• What is needed
The result should be an exact copy of the entries below, free of pictures.

• Information given
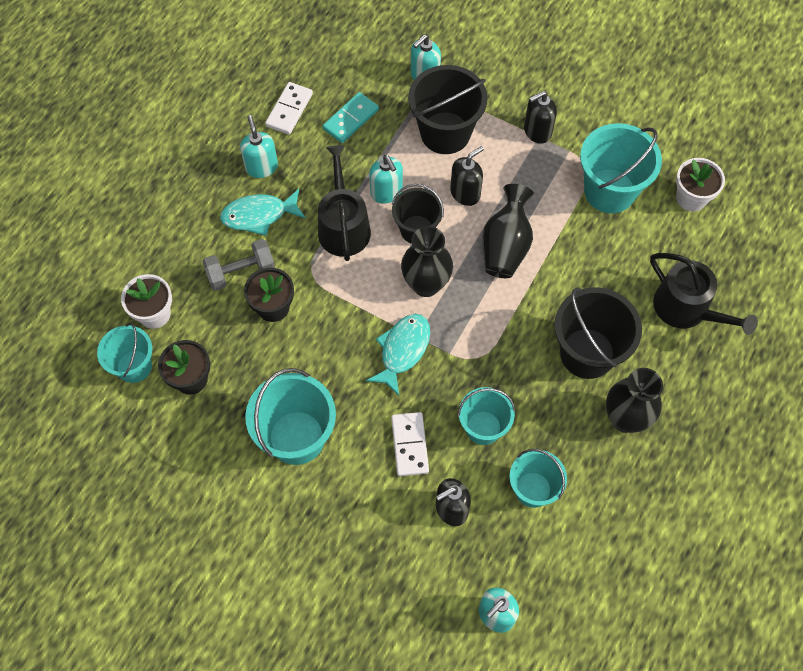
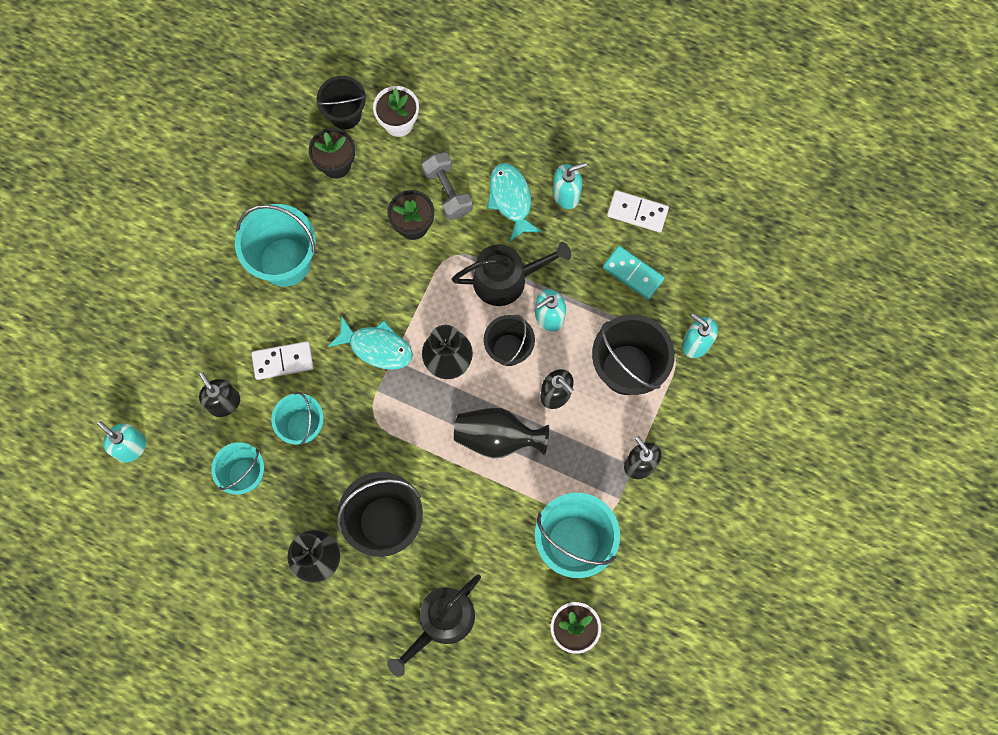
camera: 85 degrees right, 10 degrees up
(134, 366) = (345, 114): turquoise bucket -> black bucket

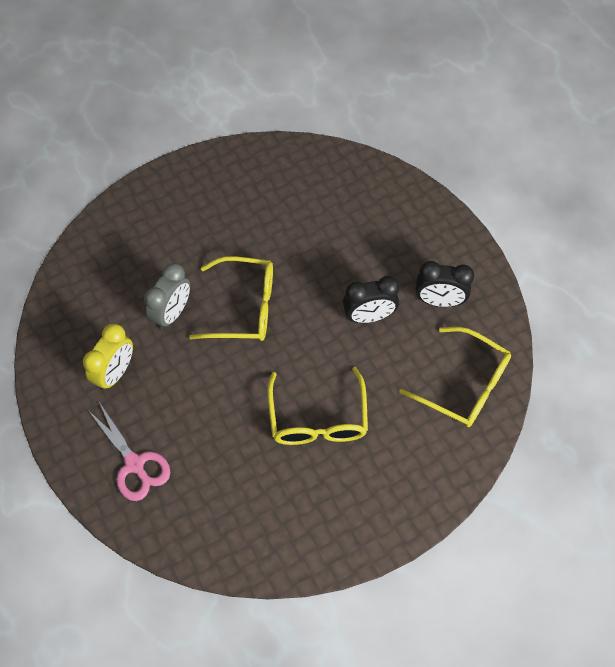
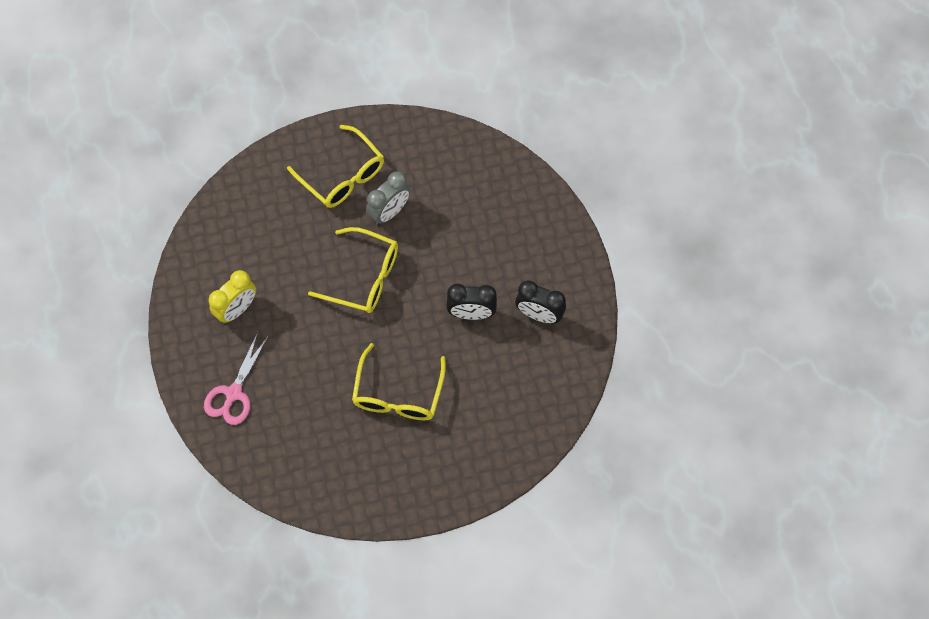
camera: 15 degrees right, 5 degrees up
(135, 464) = (233, 394): pink scissors -> pink scissors turned 45 degrees clockwise
(172, 313) = (299, 267): grey clock -> grey clock (389, 212)
(464, 385) = (535, 396): yellow glasses -> yellow glasses (342, 175)

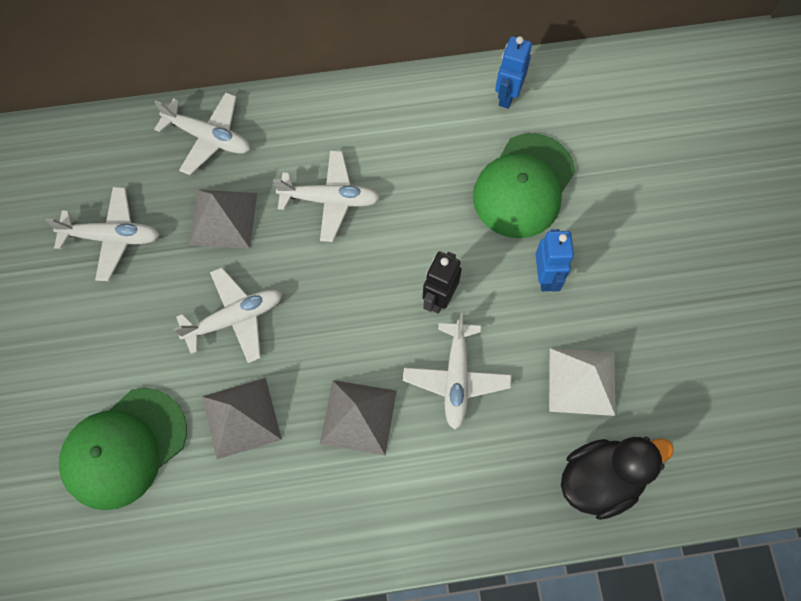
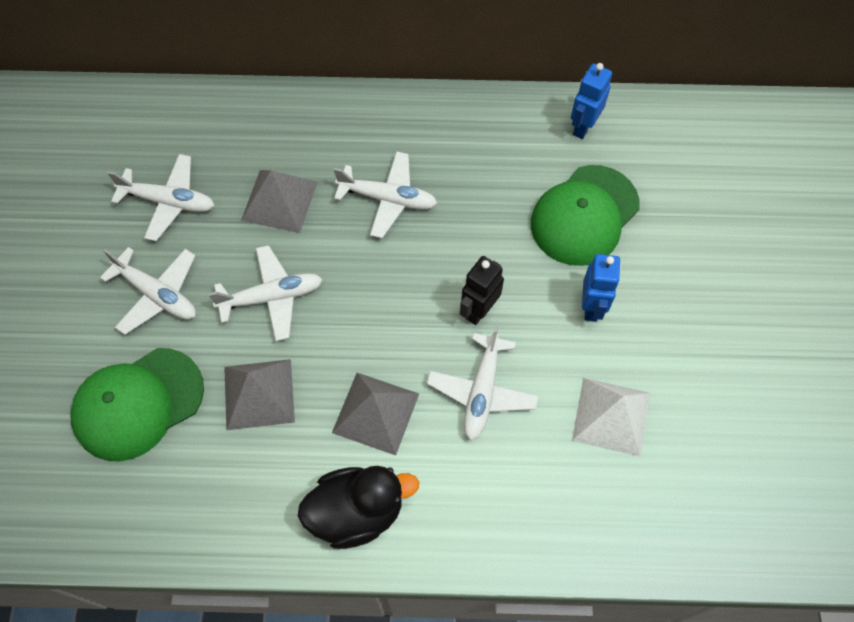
camera: 10 degrees right, 5 degrees down
(208, 137) = (280, 123): white plane -> white plane (157, 294)
(601, 480) = (614, 518): black duck -> black duck (357, 512)

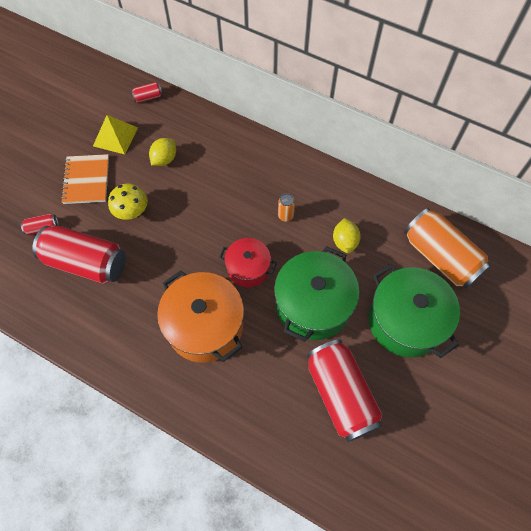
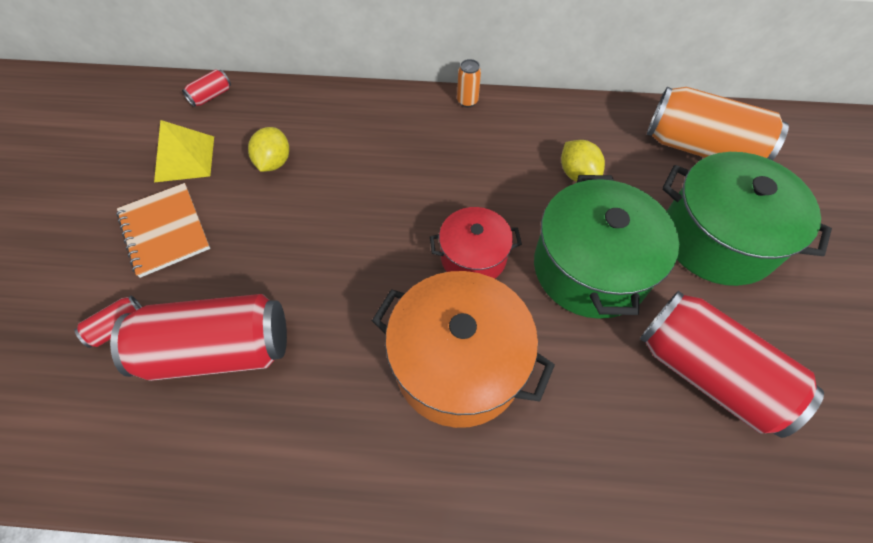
camera: 25 degrees left, 5 degrees down
(132, 212) = (259, 247): yellow mushroom -> none
(285, 216) = (482, 172): orange can -> orange can (467, 101)

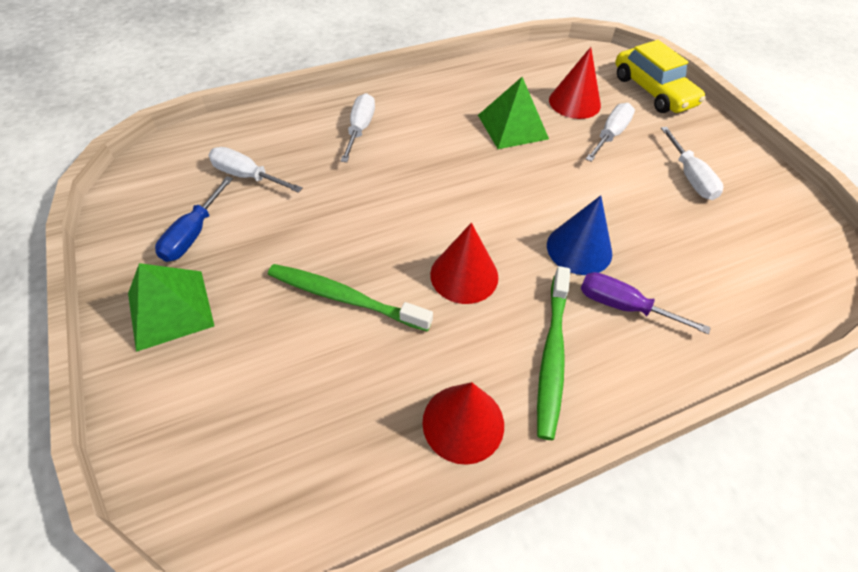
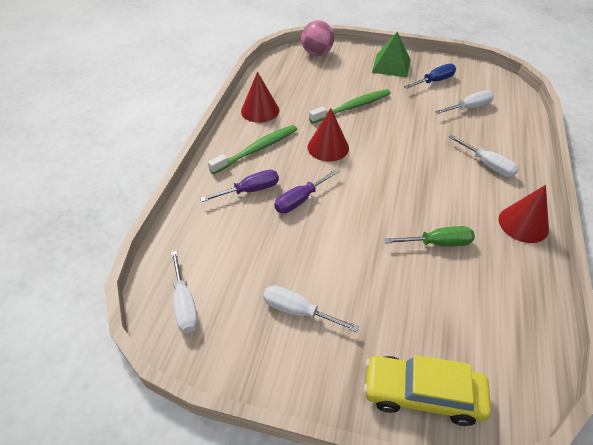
camera: 130 degrees right, 5 degrees down
(188, 463) = (317, 53): none -> pink ball
(193, 234) = (434, 81): blue screwdriver -> blue screwdriver turned 90 degrees clockwise
(513, 127) = (438, 243): green pyramid -> green screwdriver
(552, 355) = (256, 149): green toothbrush -> green toothbrush turned 90 degrees clockwise
(574, 102) = (444, 308): red cone -> red cone (523, 224)
(579, 249) = (300, 200): blue cone -> purple screwdriver
(610, 135) = (384, 299): white screwdriver -> white screwdriver (185, 304)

• Written answer
camera: 85 degrees right, 10 degrees up
(134, 366) = (345, 114): turquoise bucket -> black bucket

camera: 15 degrees right, 5 degrees up
(135, 464) = (233, 394): pink scissors -> pink scissors turned 45 degrees clockwise
(172, 313) = (299, 267): grey clock -> grey clock (389, 212)
(464, 385) = (535, 396): yellow glasses -> yellow glasses (342, 175)

camera: 10 degrees right, 5 degrees down
(208, 137) = (280, 123): white plane -> white plane (157, 294)
(601, 480) = (614, 518): black duck -> black duck (357, 512)

camera: 25 degrees left, 5 degrees down
(132, 212) = (259, 247): yellow mushroom -> none
(285, 216) = (482, 172): orange can -> orange can (467, 101)

camera: 130 degrees right, 5 degrees down
(188, 463) = (317, 53): none -> pink ball
(193, 234) = (434, 81): blue screwdriver -> blue screwdriver turned 90 degrees clockwise
(513, 127) = (438, 243): green pyramid -> green screwdriver
(552, 355) = (256, 149): green toothbrush -> green toothbrush turned 90 degrees clockwise
(574, 102) = (444, 308): red cone -> red cone (523, 224)
(579, 249) = (300, 200): blue cone -> purple screwdriver
(610, 135) = (384, 299): white screwdriver -> white screwdriver (185, 304)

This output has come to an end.